Work request
Every line from the one with "(559, 444) = (697, 360): orange" up to and including the one with "(175, 311) = (180, 279): orange" is to be output exactly as it appears below; pictures are not.

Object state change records
● ● ● ● ● ● ●

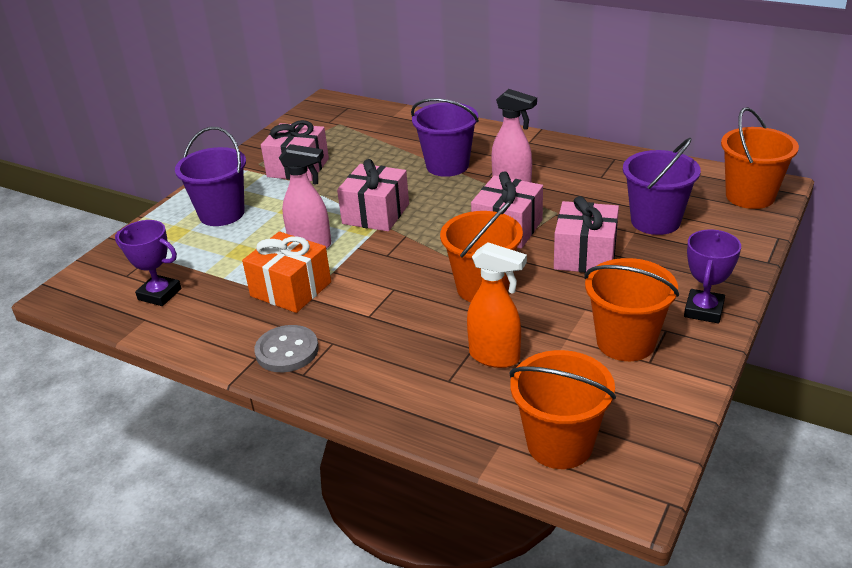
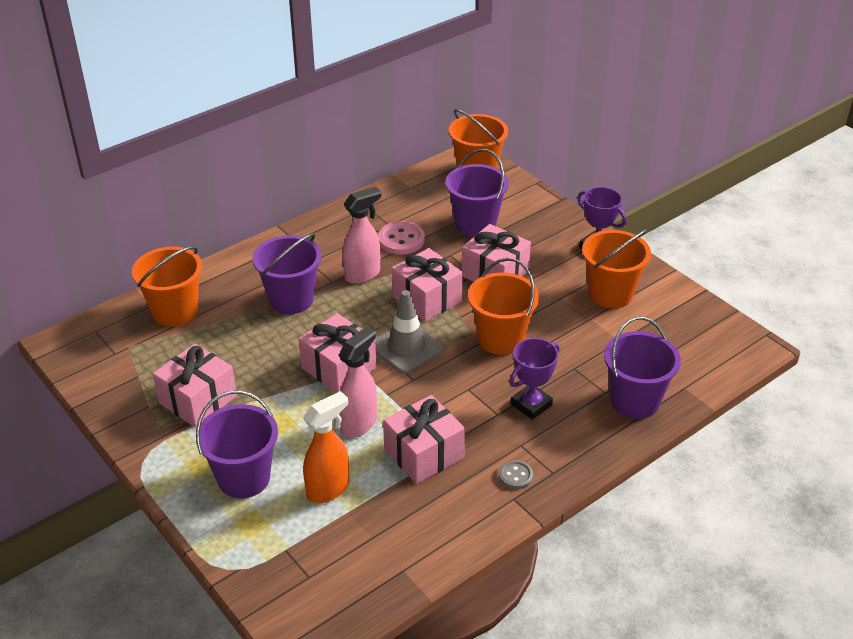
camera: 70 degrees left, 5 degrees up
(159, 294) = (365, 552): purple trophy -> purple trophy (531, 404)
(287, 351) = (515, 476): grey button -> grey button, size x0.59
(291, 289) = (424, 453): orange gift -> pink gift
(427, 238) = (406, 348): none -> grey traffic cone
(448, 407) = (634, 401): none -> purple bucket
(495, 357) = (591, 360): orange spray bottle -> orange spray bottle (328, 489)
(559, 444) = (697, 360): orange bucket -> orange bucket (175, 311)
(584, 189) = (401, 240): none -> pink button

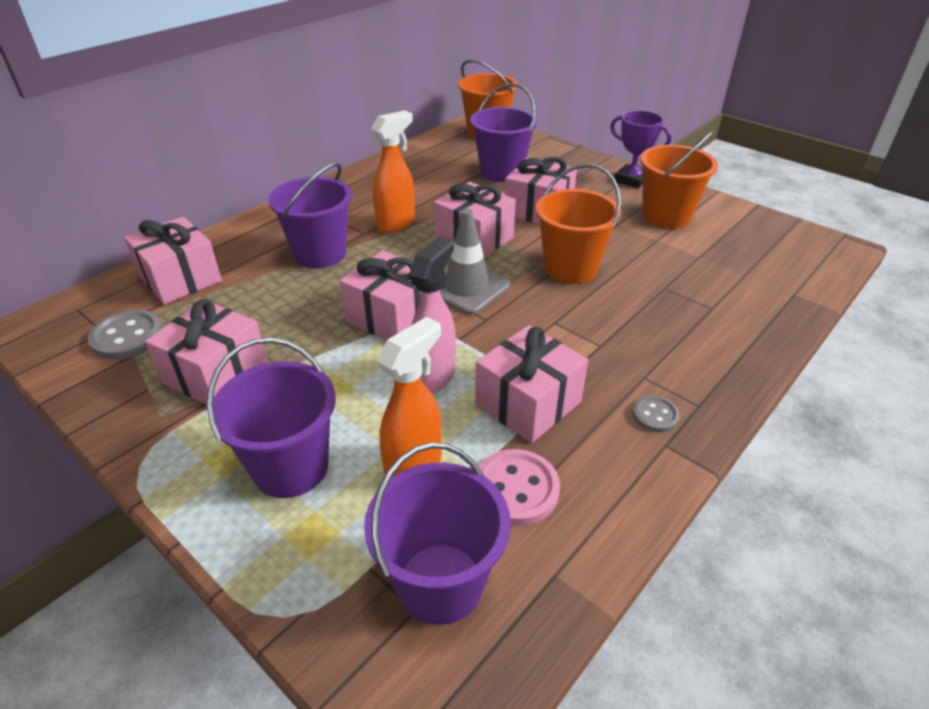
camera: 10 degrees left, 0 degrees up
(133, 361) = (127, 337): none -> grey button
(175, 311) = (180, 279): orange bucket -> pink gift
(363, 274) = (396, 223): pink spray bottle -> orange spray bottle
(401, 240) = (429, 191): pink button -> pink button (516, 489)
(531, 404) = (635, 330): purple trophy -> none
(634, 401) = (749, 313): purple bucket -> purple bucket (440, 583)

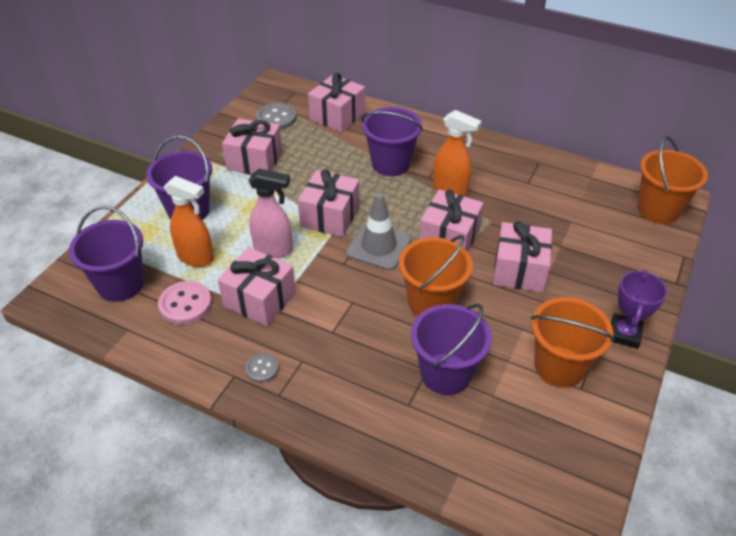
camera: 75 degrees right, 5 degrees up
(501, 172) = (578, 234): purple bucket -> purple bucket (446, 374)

● ● ● ● ● ● ●

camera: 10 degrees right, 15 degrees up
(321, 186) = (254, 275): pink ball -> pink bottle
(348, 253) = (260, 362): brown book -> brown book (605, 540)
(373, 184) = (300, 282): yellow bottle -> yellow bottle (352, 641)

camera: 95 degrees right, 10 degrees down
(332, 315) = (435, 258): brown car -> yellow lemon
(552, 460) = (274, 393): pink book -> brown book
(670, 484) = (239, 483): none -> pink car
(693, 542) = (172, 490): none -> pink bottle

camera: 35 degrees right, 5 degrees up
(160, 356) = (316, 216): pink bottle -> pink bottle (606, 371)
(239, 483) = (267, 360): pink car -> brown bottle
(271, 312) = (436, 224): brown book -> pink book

● ● ● ● ● ● ●

Solution to the exercise
(559, 444) = (697, 360): orange bucket -> orange bucket (175, 311)
(584, 189) = (401, 240): none -> pink button

camera: 10 degrees left, 0 degrees up
(133, 361) = (127, 337): none -> grey button
(175, 311) = (180, 279): orange bucket -> pink gift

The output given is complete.